-------- Records supplied --------

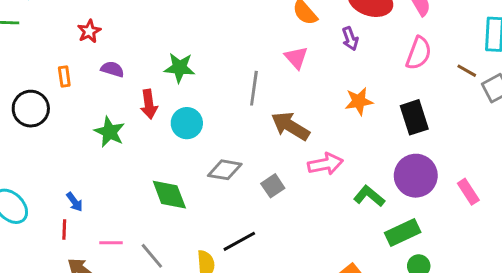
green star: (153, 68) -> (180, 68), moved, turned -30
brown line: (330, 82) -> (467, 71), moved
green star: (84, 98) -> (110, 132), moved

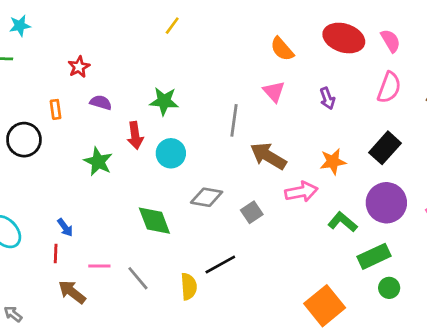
purple arrow: (350, 39) -> (327, 98), moved
orange star: (359, 101) -> (333, 162), moved
black rectangle: (414, 117) -> (385, 148), turned 60

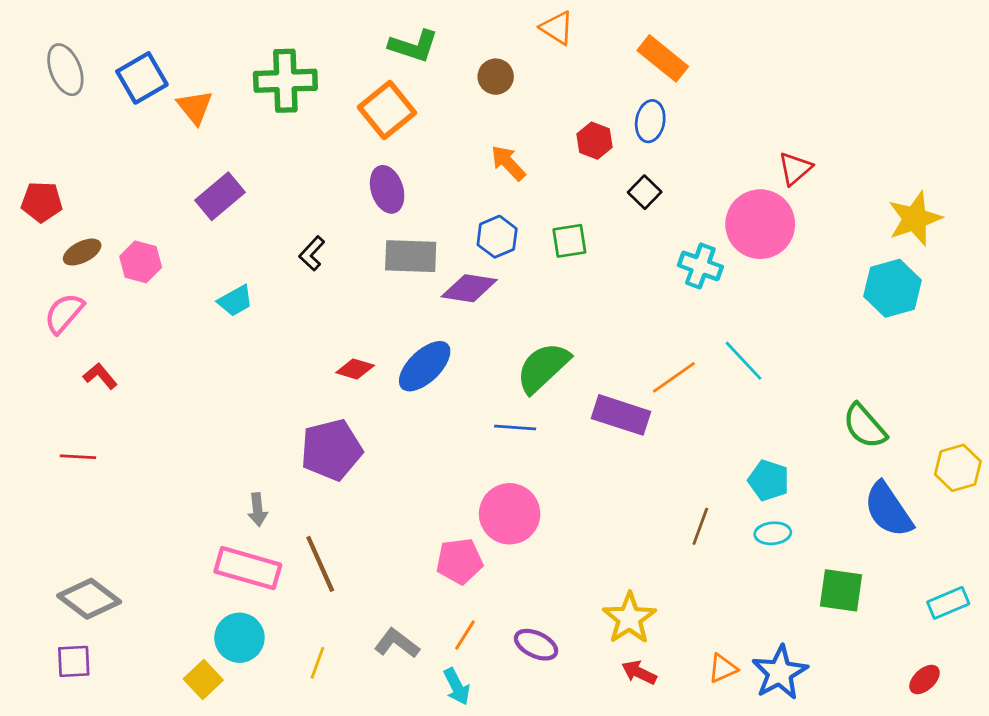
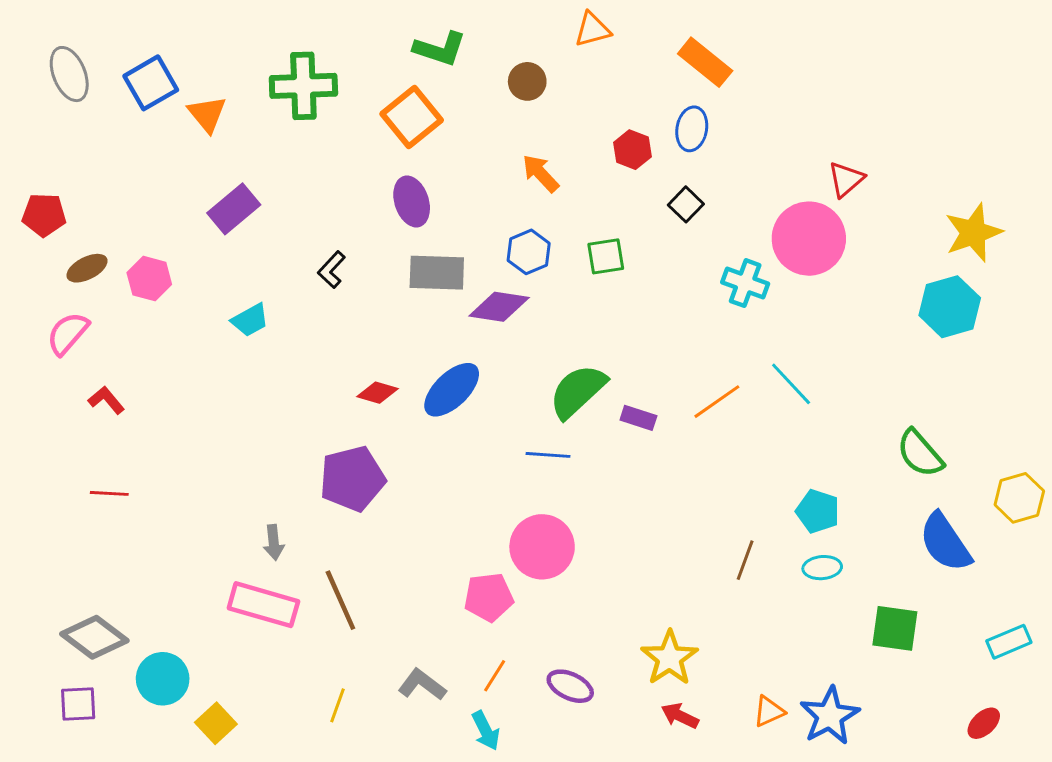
orange triangle: (557, 28) -> (592, 30), turned -48
purple rectangle: (621, 415) -> (638, 418), moved, size x0.6
red line: (78, 457) -> (109, 493), moved
cyan circle: (239, 638) -> (163, 679), moved

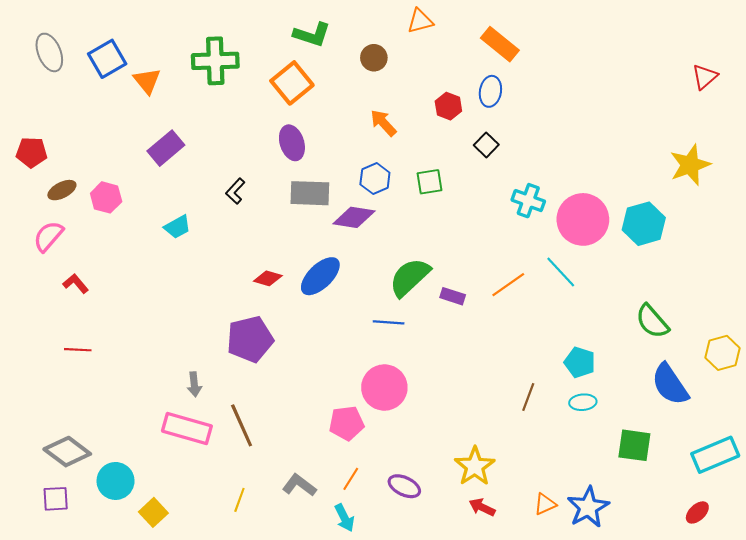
red triangle: (846, 179) -> (705, 77), moved
pink circle: (809, 239) -> (583, 219), moved
cyan hexagon: (950, 307) -> (644, 224), moved
cyan rectangle: (1009, 642) -> (715, 455), size x1.5

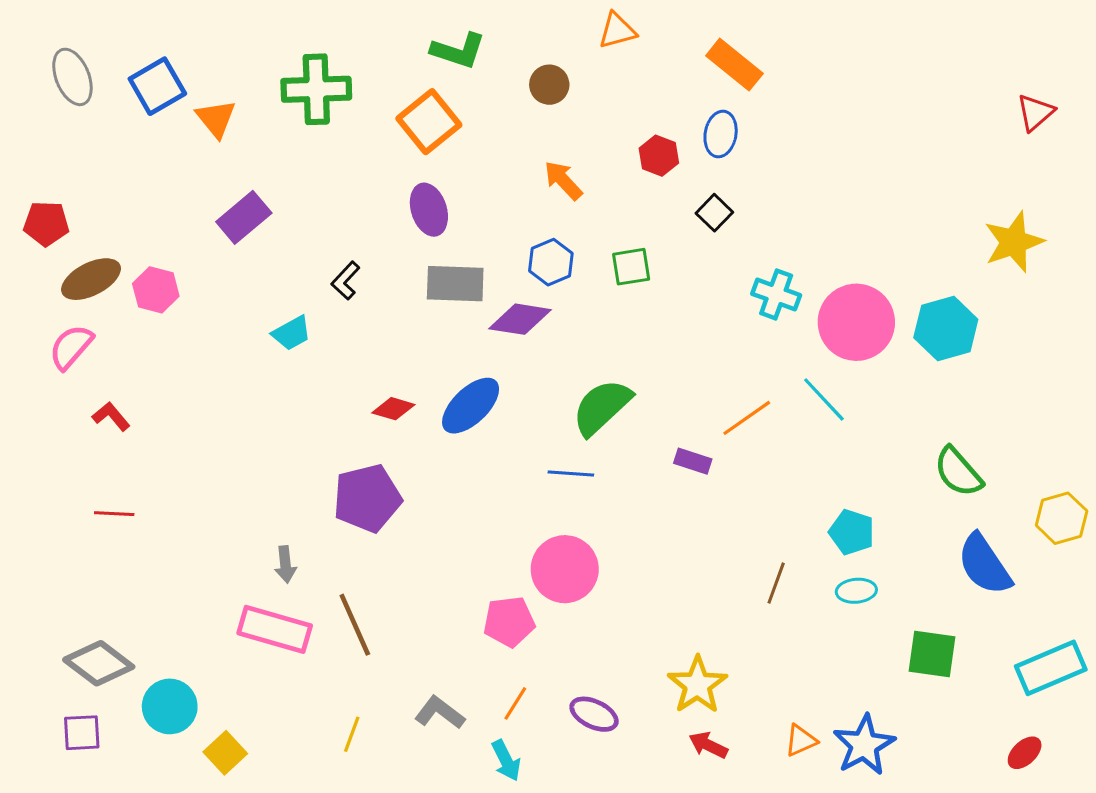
brown ellipse: (62, 190) -> (91, 279), size x1.4
cyan trapezoid: (177, 227) -> (292, 333), moved
purple rectangle: (453, 296) -> (693, 461), moved

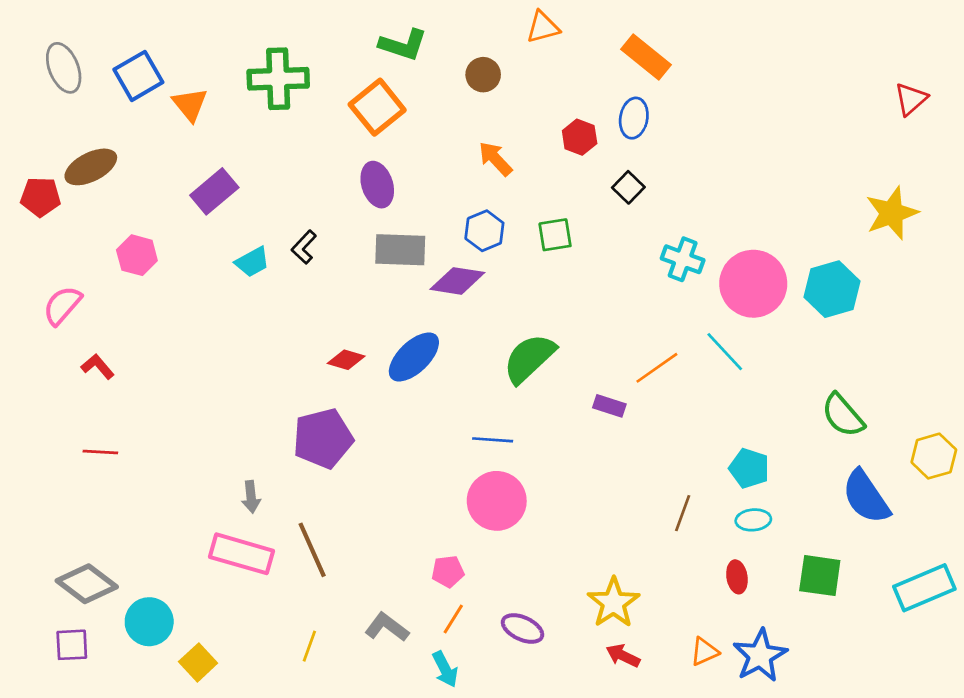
brown ellipse: (91, 279) -> (91, 167), moved
cyan trapezoid: (292, 333) -> (252, 262), moved
blue line: (571, 473) -> (493, 440), moved
pink pentagon: (509, 622) -> (448, 571), moved, size x0.7
red ellipse: (1025, 753) -> (737, 577), moved, turned -56

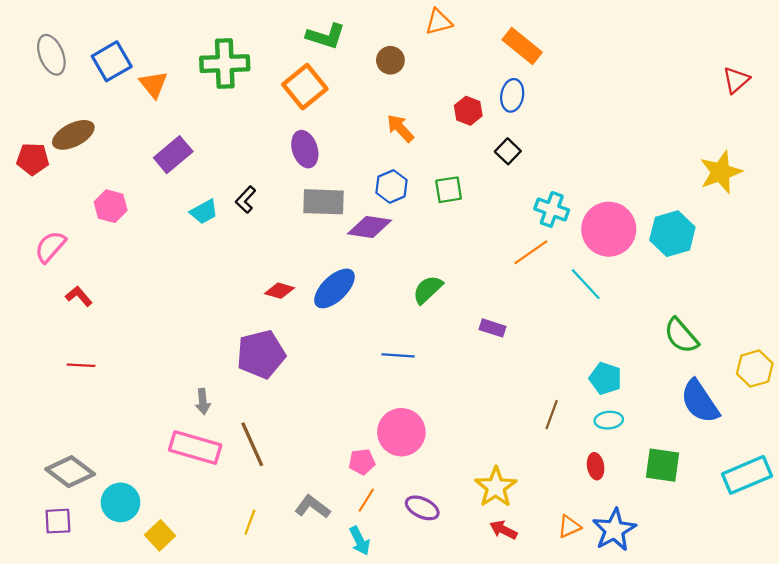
green semicircle: (529, 358) -> (428, 290), size x0.7
orange line: (657, 368) -> (531, 252), moved
pink circle: (497, 501) -> (401, 432), moved

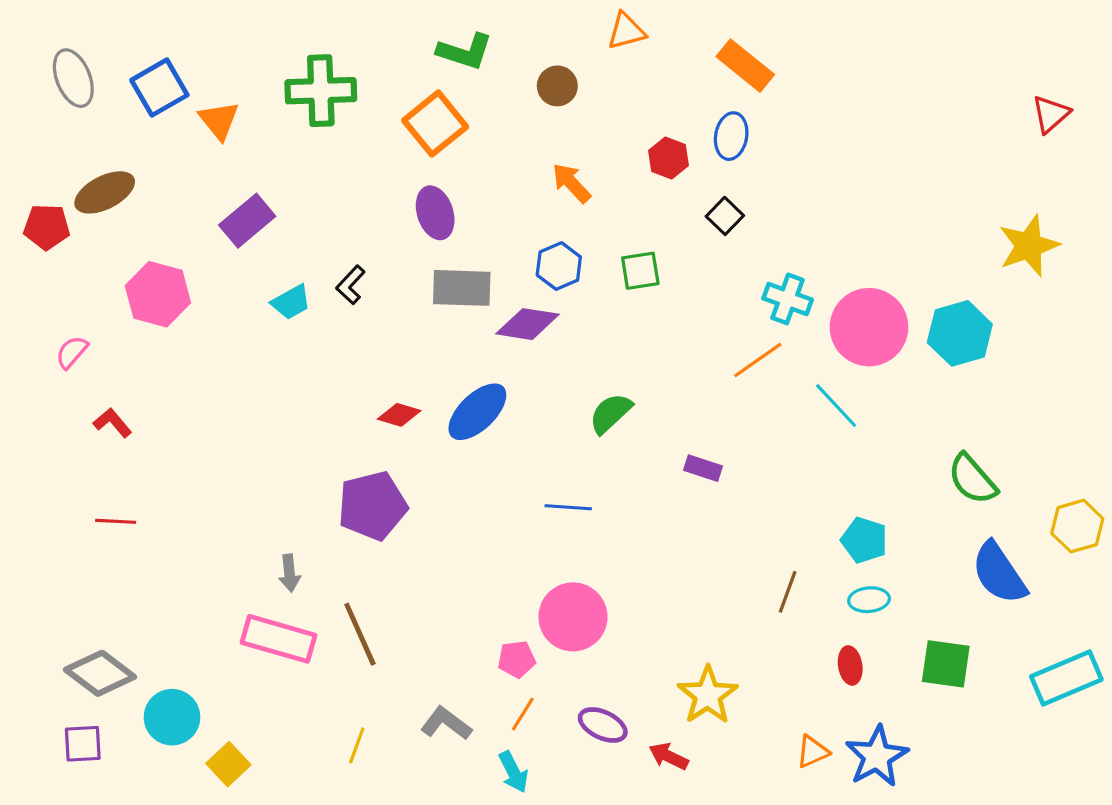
pink hexagon: (111, 206) -> (158, 294), size x1.4
pink semicircle: (50, 247) -> (72, 352), size x0.7
red arrow: (503, 530) -> (669, 756), moved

--------

**What the task asks:** In the records above, find the line with "pink circle: (809, 239) -> (583, 219), moved". Print exactly from there through the line with "cyan trapezoid: (177, 227)", minus the pictures.

**Completed exercise:**
pink circle: (809, 239) -> (583, 219), moved
cyan hexagon: (950, 307) -> (644, 224), moved
cyan rectangle: (1009, 642) -> (715, 455), size x1.5

brown ellipse: (62, 190) -> (91, 279), size x1.4
cyan trapezoid: (177, 227) -> (292, 333), moved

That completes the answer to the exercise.